**Exercise aim**
Each line of the data is to be output verbatim, with the images removed.

**Source material**
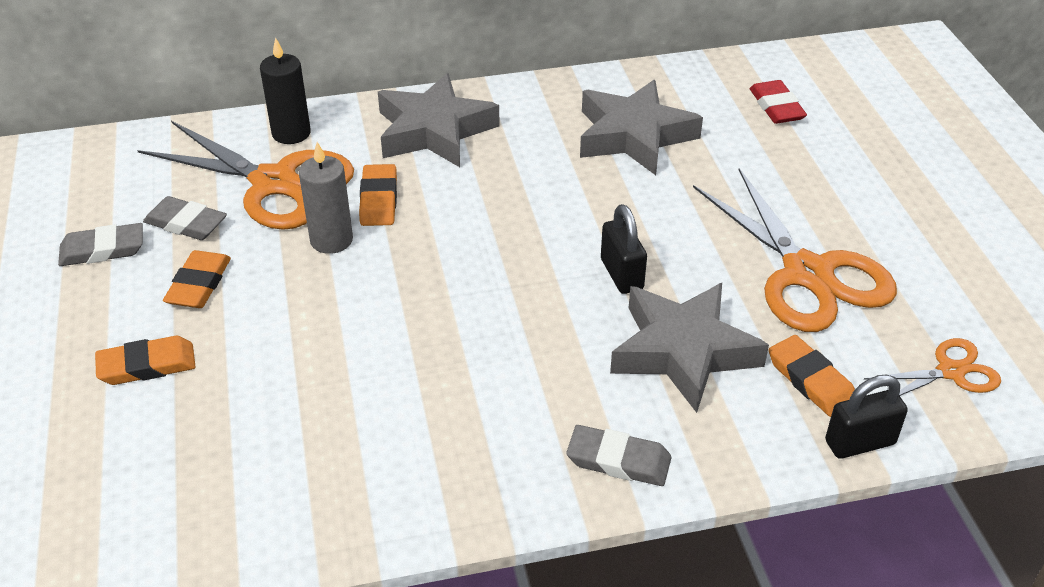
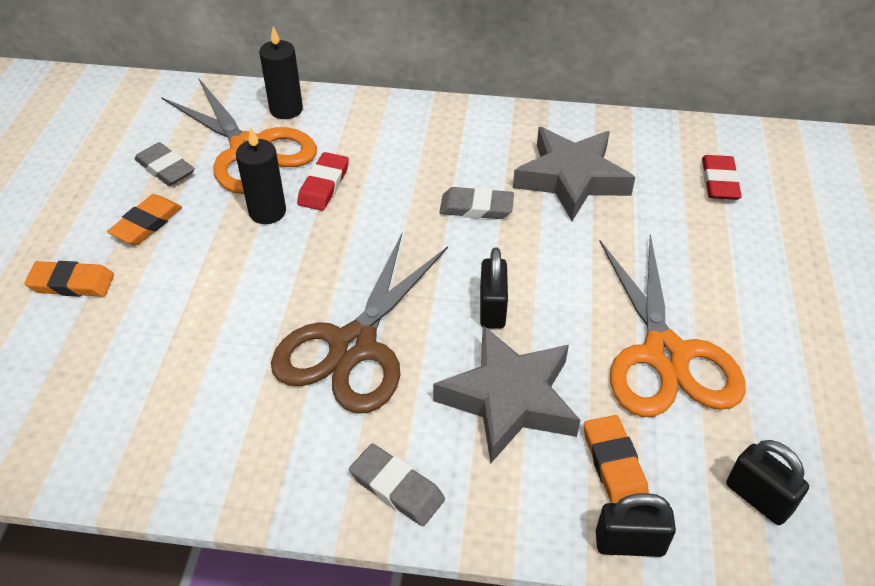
camera: 20 degrees right, 5 degrees up
grey eraser [58,223,143,266] -> grey eraser moved to [439,187,514,219]
grey candle [299,142,353,254] -> black candle [236,128,286,224]
orange eraser [359,164,397,226] -> red eraser [297,152,349,211]
grey star [378,73,500,167] -> none
orange scissors [864,338,1001,396] -> black padlock [726,440,809,525]
none -> brown scissors [271,233,448,414]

**Solution to this task**
camera: 20 degrees right, 5 degrees up
grey eraser [58,223,143,266] -> grey eraser moved to [439,187,514,219]
grey candle [299,142,353,254] -> black candle [236,128,286,224]
orange eraser [359,164,397,226] -> red eraser [297,152,349,211]
grey star [378,73,500,167] -> none
orange scissors [864,338,1001,396] -> black padlock [726,440,809,525]
none -> brown scissors [271,233,448,414]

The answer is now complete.